§ **WHAT YOU NEED TO DO**
Reproduce the data exactly and drop any pictures it holds.

§ **PROVIDED MATERIAL**
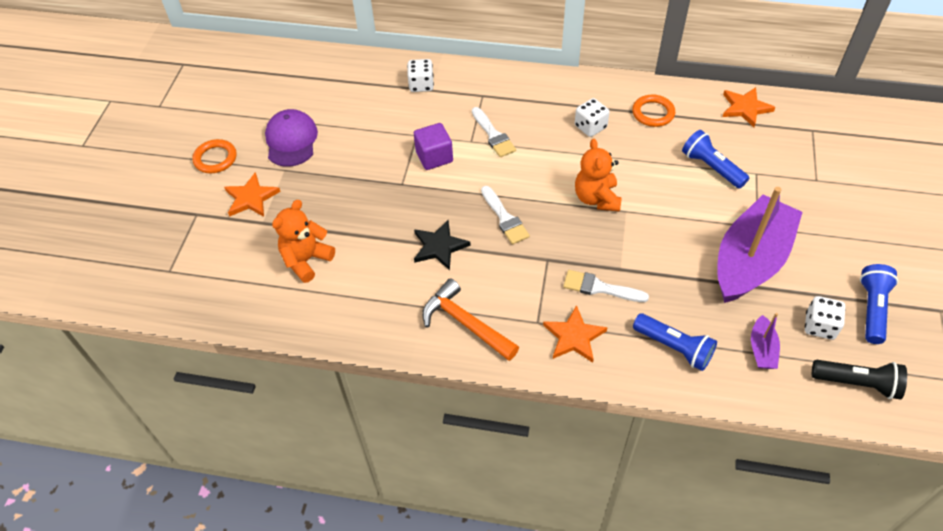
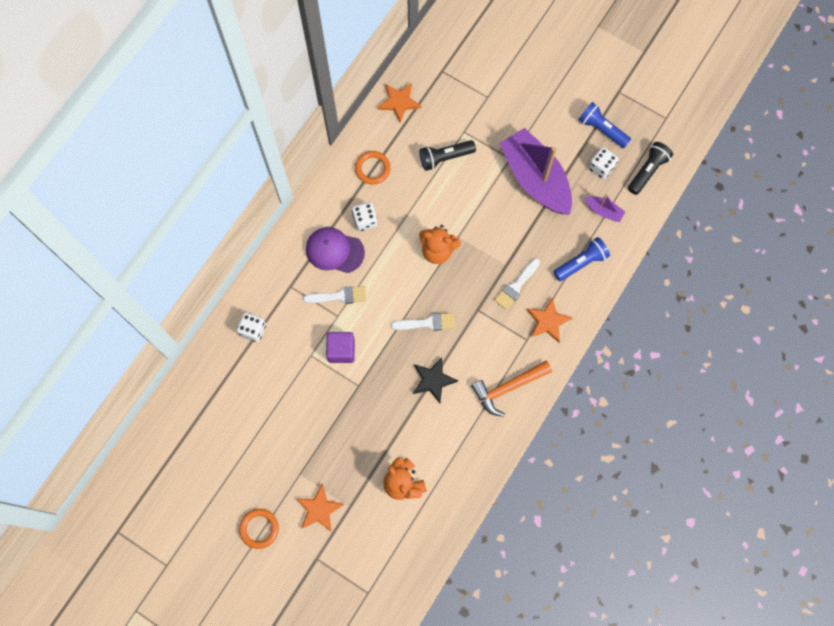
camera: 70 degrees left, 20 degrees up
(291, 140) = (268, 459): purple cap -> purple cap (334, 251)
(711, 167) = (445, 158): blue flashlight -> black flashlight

§ **RESPONSE TO THE TASK**
camera: 70 degrees left, 20 degrees up
(291, 140) = (268, 459): purple cap -> purple cap (334, 251)
(711, 167) = (445, 158): blue flashlight -> black flashlight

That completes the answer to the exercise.